**What the task asks:** Your response should consist of the entries below, written out exactly.

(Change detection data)

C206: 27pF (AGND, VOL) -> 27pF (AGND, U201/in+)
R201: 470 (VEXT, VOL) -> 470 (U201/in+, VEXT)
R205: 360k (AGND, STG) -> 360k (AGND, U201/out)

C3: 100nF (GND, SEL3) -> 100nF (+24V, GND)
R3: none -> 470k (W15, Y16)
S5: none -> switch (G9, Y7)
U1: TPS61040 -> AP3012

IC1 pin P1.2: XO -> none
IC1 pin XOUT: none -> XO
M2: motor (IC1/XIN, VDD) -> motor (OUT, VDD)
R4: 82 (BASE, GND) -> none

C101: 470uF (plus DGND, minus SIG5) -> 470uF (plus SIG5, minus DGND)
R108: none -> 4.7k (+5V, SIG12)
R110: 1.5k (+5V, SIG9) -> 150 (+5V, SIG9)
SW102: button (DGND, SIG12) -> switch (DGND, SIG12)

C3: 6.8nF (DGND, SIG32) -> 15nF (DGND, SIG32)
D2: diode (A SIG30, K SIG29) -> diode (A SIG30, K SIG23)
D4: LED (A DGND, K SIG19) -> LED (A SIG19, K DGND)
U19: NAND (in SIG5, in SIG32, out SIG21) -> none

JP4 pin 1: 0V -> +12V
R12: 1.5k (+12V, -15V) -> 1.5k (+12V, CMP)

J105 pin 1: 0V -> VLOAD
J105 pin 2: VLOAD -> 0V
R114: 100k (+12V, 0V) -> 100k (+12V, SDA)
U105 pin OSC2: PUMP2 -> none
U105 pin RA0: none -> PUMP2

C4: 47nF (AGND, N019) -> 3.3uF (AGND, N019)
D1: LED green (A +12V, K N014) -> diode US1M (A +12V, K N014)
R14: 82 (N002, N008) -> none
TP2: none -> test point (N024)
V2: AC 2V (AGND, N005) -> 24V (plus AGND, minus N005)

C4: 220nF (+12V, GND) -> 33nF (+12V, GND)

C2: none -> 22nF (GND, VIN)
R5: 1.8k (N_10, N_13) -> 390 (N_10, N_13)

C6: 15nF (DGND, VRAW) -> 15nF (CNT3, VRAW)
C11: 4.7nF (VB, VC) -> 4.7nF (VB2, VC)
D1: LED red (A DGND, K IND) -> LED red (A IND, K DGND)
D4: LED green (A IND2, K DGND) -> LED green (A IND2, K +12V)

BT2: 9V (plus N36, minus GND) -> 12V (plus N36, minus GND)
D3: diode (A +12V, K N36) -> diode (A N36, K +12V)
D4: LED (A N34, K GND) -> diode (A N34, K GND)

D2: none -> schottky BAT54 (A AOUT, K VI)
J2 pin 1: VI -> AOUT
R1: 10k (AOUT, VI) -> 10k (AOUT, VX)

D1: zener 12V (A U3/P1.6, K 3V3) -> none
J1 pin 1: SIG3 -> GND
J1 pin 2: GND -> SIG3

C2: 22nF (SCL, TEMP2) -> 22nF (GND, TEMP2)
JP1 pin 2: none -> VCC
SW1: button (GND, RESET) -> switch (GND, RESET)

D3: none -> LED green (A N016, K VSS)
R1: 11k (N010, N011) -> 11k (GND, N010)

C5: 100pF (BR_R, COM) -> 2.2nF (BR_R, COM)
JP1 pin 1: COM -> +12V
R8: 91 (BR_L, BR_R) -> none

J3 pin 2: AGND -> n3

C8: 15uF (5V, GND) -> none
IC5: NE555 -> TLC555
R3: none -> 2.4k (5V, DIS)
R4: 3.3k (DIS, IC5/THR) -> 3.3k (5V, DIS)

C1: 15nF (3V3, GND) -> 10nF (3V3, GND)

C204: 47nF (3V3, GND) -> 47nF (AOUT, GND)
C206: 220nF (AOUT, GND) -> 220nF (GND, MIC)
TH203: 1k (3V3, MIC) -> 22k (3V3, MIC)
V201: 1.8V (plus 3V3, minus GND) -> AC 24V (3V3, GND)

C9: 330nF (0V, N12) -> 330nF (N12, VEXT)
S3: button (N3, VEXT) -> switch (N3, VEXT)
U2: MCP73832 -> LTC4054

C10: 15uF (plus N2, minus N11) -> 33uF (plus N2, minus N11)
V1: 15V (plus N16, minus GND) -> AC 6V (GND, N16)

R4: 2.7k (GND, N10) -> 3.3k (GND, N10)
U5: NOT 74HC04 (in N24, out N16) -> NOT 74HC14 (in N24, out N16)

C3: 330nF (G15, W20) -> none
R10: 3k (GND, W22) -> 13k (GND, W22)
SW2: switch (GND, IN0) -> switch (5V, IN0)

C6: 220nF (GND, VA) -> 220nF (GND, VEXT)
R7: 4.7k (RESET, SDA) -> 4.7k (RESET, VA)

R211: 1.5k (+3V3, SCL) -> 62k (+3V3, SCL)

**Exercise result:**
C206: 27pF (AGND, VOL) -> 27pF (AGND, U201/in+)
R201: 470 (VEXT, VOL) -> 470 (U201/in+, VEXT)
R205: 360k (AGND, STG) -> 360k (AGND, U201/out)

C3: 100nF (GND, SEL3) -> 100nF (+24V, GND)
R3: none -> 470k (W15, Y16)
S5: none -> switch (G9, Y7)
U1: TPS61040 -> AP3012

IC1 pin P1.2: XO -> none
IC1 pin XOUT: none -> XO
M2: motor (IC1/XIN, VDD) -> motor (OUT, VDD)
R4: 82 (BASE, GND) -> none

C101: 470uF (plus DGND, minus SIG5) -> 470uF (plus SIG5, minus DGND)
R108: none -> 4.7k (+5V, SIG12)
R110: 1.5k (+5V, SIG9) -> 150 (+5V, SIG9)
SW102: button (DGND, SIG12) -> switch (DGND, SIG12)

C3: 6.8nF (DGND, SIG32) -> 15nF (DGND, SIG32)
D2: diode (A SIG30, K SIG29) -> diode (A SIG30, K SIG23)
D4: LED (A DGND, K SIG19) -> LED (A SIG19, K DGND)
U19: NAND (in SIG5, in SIG32, out SIG21) -> none

JP4 pin 1: 0V -> +12V
R12: 1.5k (+12V, -15V) -> 1.5k (+12V, CMP)

J105 pin 1: 0V -> VLOAD
J105 pin 2: VLOAD -> 0V
R114: 100k (+12V, 0V) -> 100k (+12V, SDA)
U105 pin OSC2: PUMP2 -> none
U105 pin RA0: none -> PUMP2

C4: 47nF (AGND, N019) -> 3.3uF (AGND, N019)
D1: LED green (A +12V, K N014) -> diode US1M (A +12V, K N014)
R14: 82 (N002, N008) -> none
TP2: none -> test point (N024)
V2: AC 2V (AGND, N005) -> 24V (plus AGND, minus N005)

C4: 220nF (+12V, GND) -> 33nF (+12V, GND)

C2: none -> 22nF (GND, VIN)
R5: 1.8k (N_10, N_13) -> 390 (N_10, N_13)

C6: 15nF (DGND, VRAW) -> 15nF (CNT3, VRAW)
C11: 4.7nF (VB, VC) -> 4.7nF (VB2, VC)
D1: LED red (A DGND, K IND) -> LED red (A IND, K DGND)
D4: LED green (A IND2, K DGND) -> LED green (A IND2, K +12V)

BT2: 9V (plus N36, minus GND) -> 12V (plus N36, minus GND)
D3: diode (A +12V, K N36) -> diode (A N36, K +12V)
D4: LED (A N34, K GND) -> diode (A N34, K GND)

D2: none -> schottky BAT54 (A AOUT, K VI)
J2 pin 1: VI -> AOUT
R1: 10k (AOUT, VI) -> 10k (AOUT, VX)

D1: zener 12V (A U3/P1.6, K 3V3) -> none
J1 pin 1: SIG3 -> GND
J1 pin 2: GND -> SIG3

C2: 22nF (SCL, TEMP2) -> 22nF (GND, TEMP2)
JP1 pin 2: none -> VCC
SW1: button (GND, RESET) -> switch (GND, RESET)

D3: none -> LED green (A N016, K VSS)
R1: 11k (N010, N011) -> 11k (GND, N010)

C5: 100pF (BR_R, COM) -> 2.2nF (BR_R, COM)
JP1 pin 1: COM -> +12V
R8: 91 (BR_L, BR_R) -> none

J3 pin 2: AGND -> n3

C8: 15uF (5V, GND) -> none
IC5: NE555 -> TLC555
R3: none -> 2.4k (5V, DIS)
R4: 3.3k (DIS, IC5/THR) -> 3.3k (5V, DIS)

C1: 15nF (3V3, GND) -> 10nF (3V3, GND)

C204: 47nF (3V3, GND) -> 47nF (AOUT, GND)
C206: 220nF (AOUT, GND) -> 220nF (GND, MIC)
TH203: 1k (3V3, MIC) -> 22k (3V3, MIC)
V201: 1.8V (plus 3V3, minus GND) -> AC 24V (3V3, GND)

C9: 330nF (0V, N12) -> 330nF (N12, VEXT)
S3: button (N3, VEXT) -> switch (N3, VEXT)
U2: MCP73832 -> LTC4054

C10: 15uF (plus N2, minus N11) -> 33uF (plus N2, minus N11)
V1: 15V (plus N16, minus GND) -> AC 6V (GND, N16)

R4: 2.7k (GND, N10) -> 3.3k (GND, N10)
U5: NOT 74HC04 (in N24, out N16) -> NOT 74HC14 (in N24, out N16)

C3: 330nF (G15, W20) -> none
R10: 3k (GND, W22) -> 13k (GND, W22)
SW2: switch (GND, IN0) -> switch (5V, IN0)

C6: 220nF (GND, VA) -> 220nF (GND, VEXT)
R7: 4.7k (RESET, SDA) -> 4.7k (RESET, VA)

R211: 1.5k (+3V3, SCL) -> 62k (+3V3, SCL)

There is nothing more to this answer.